Supplied entries:
————

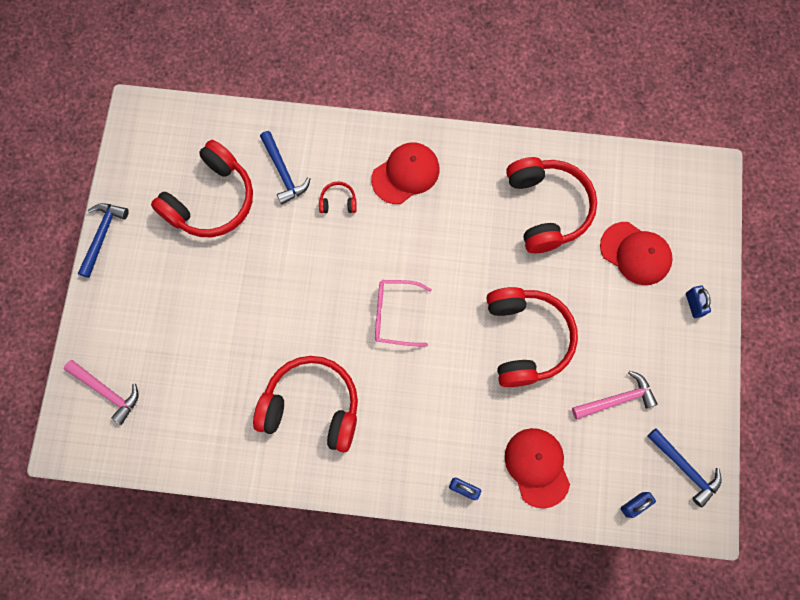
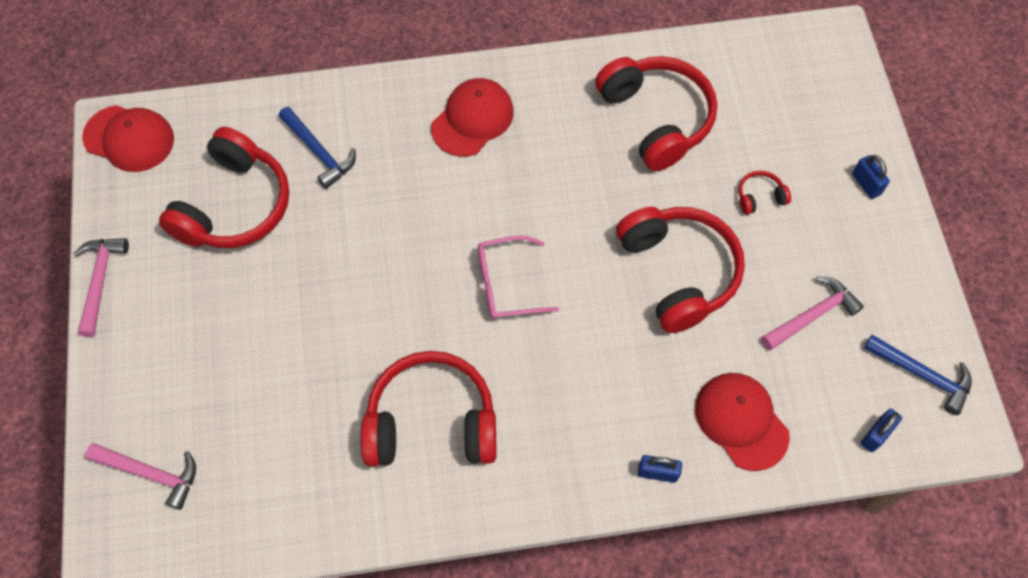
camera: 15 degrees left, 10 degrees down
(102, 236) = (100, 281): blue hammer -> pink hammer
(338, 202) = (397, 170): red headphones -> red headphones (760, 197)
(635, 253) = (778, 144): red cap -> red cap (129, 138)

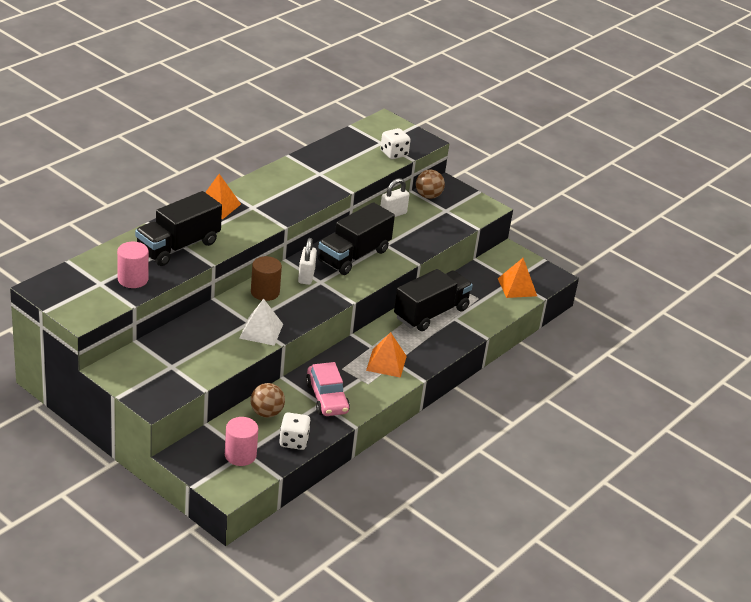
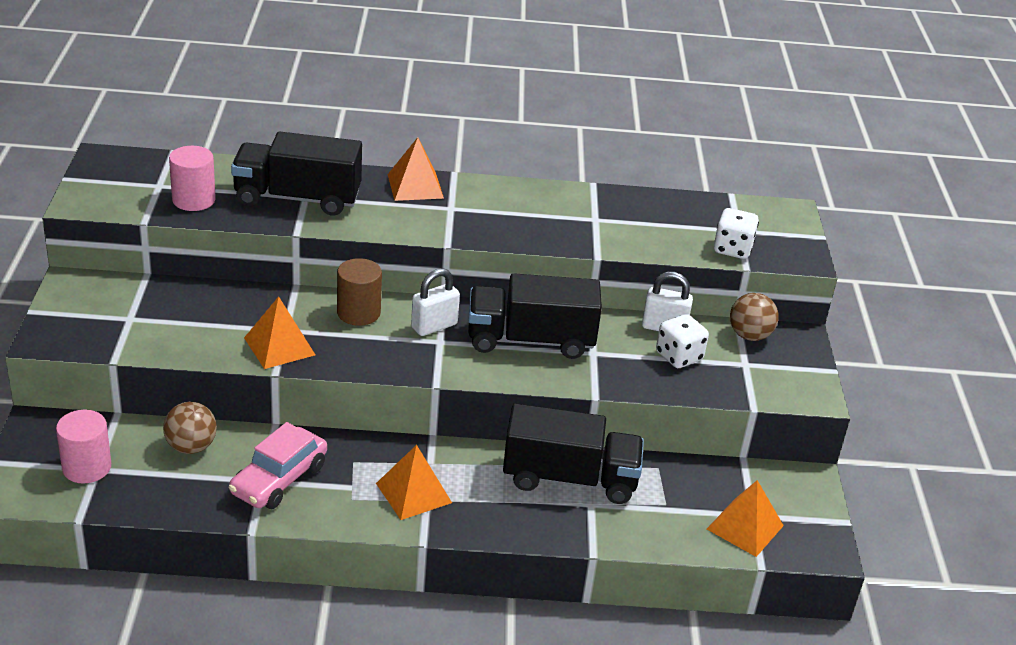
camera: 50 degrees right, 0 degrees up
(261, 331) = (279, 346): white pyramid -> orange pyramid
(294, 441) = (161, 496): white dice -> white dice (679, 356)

————

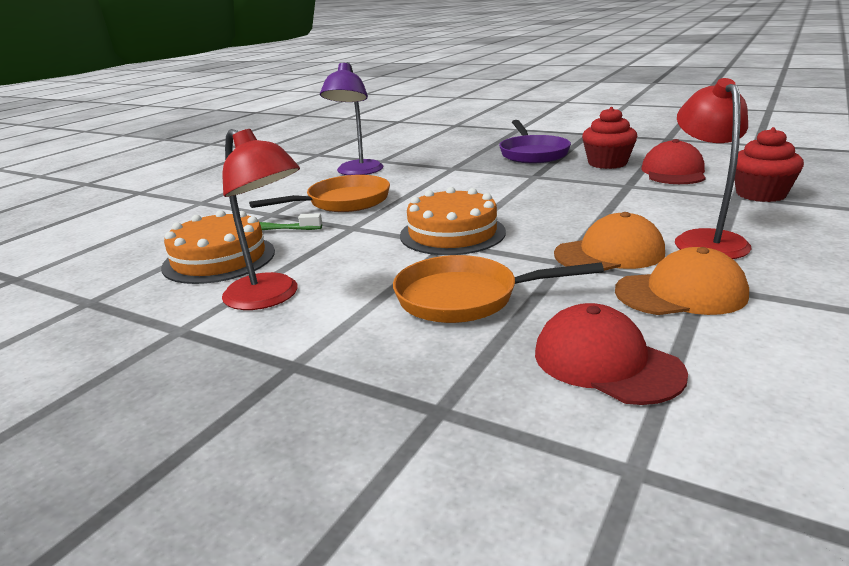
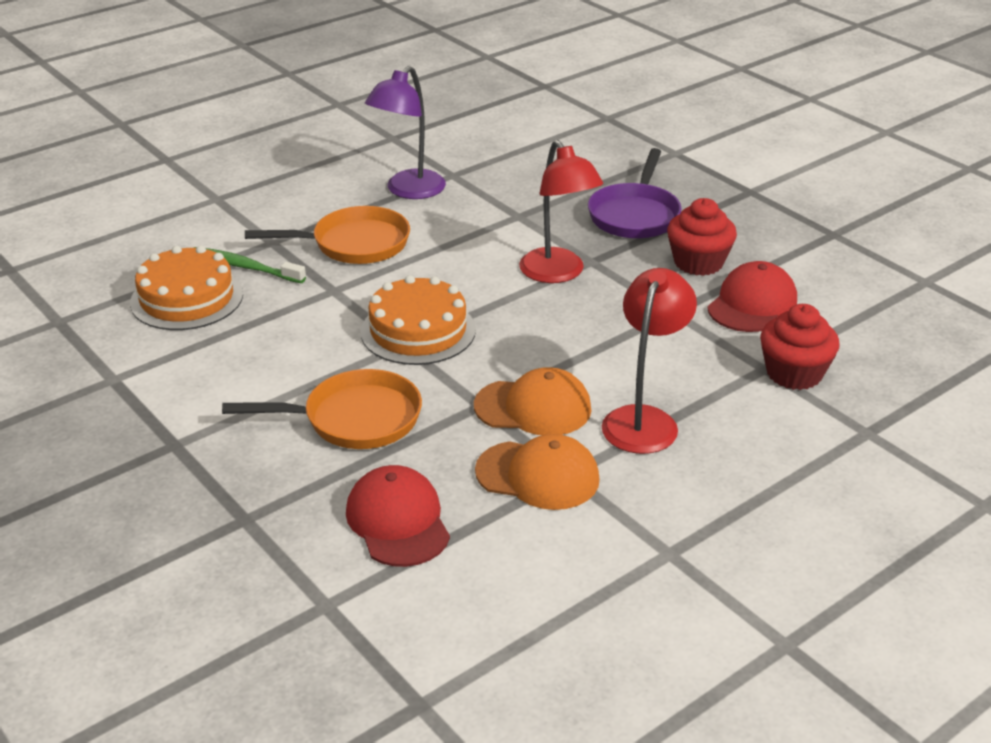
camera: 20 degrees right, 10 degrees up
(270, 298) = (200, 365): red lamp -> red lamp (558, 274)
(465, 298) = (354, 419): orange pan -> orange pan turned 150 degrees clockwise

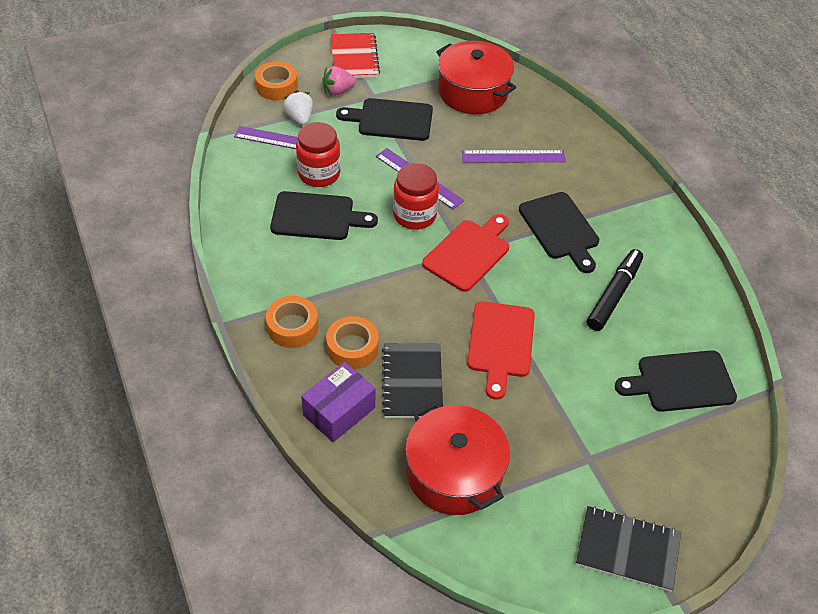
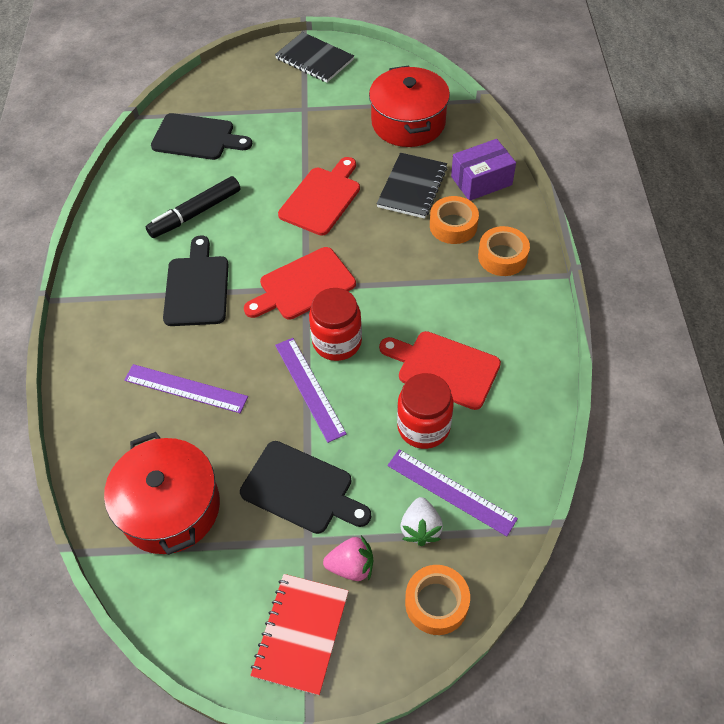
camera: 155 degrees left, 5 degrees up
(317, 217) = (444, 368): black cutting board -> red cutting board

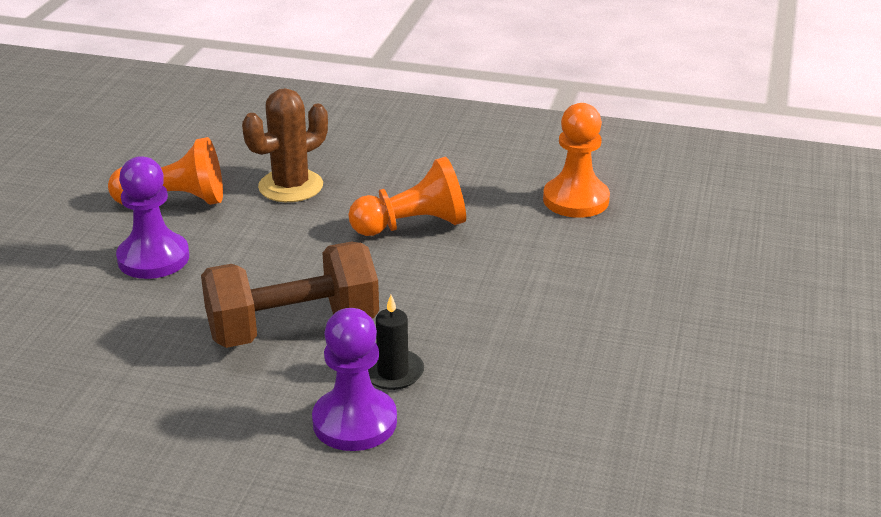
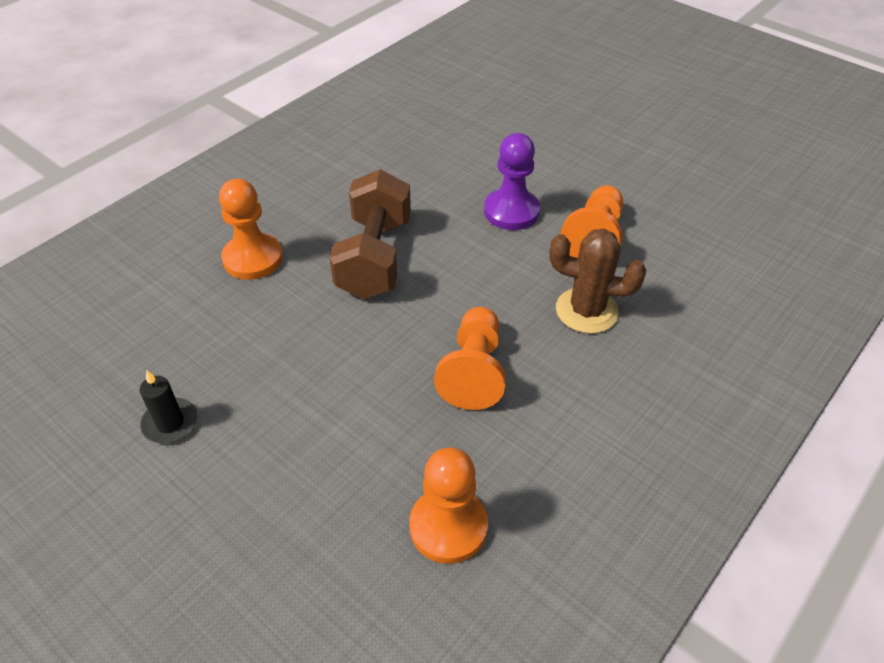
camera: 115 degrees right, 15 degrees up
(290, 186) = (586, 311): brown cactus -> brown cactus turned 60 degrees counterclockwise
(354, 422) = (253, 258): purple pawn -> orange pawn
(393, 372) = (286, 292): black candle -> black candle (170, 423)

————

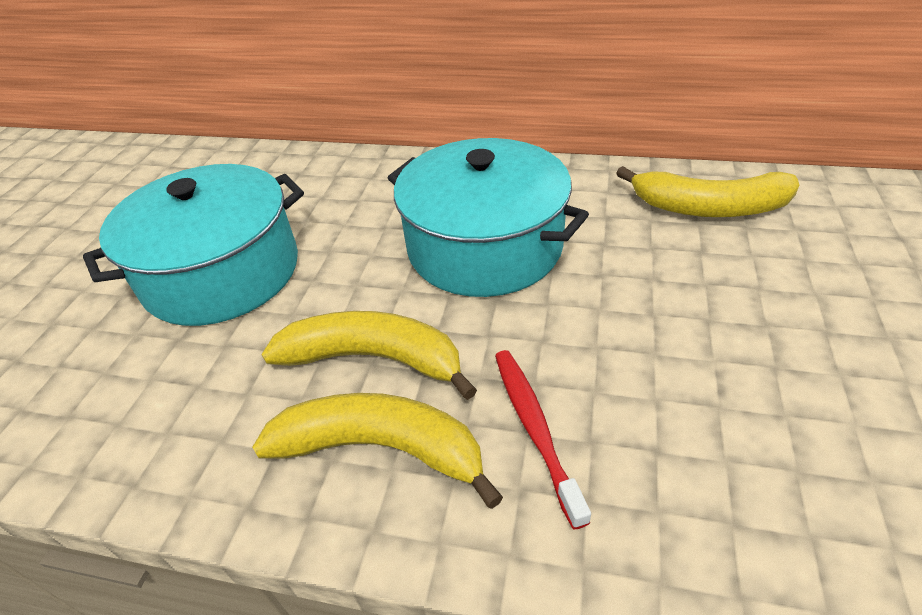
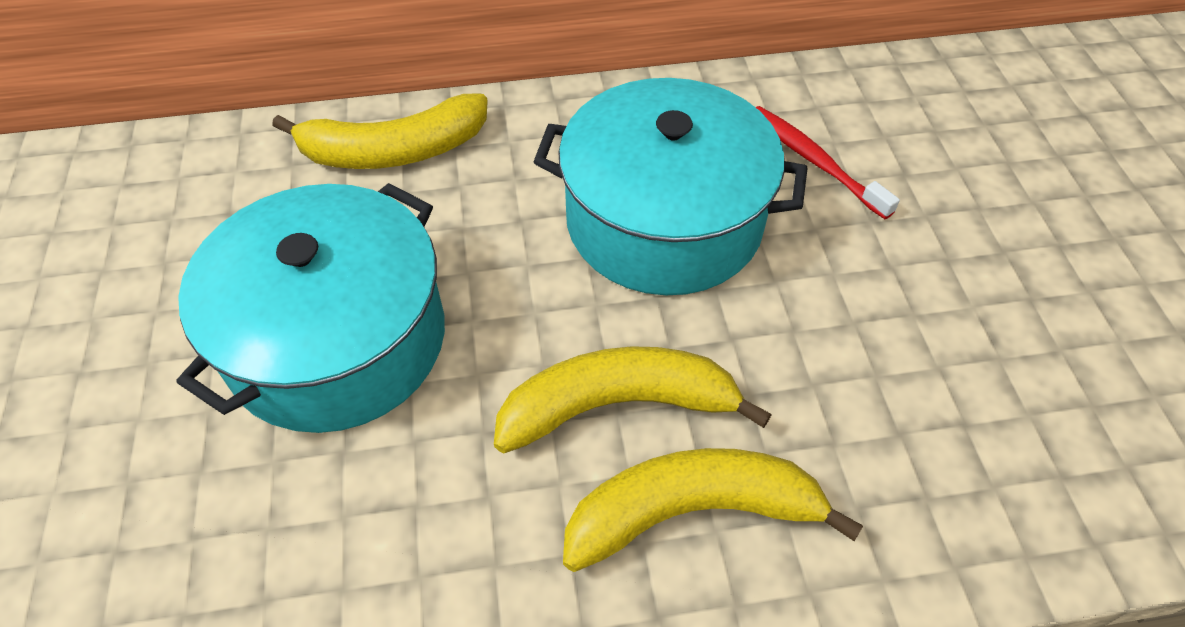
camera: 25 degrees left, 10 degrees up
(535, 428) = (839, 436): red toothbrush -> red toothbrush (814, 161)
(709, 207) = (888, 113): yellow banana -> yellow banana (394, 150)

————

What to work on: Check each line of the entries above, and show every one holding the word "white".

Task response:
(261, 331) = (279, 346): white pyramid -> orange pyramid
(294, 441) = (161, 496): white dice -> white dice (679, 356)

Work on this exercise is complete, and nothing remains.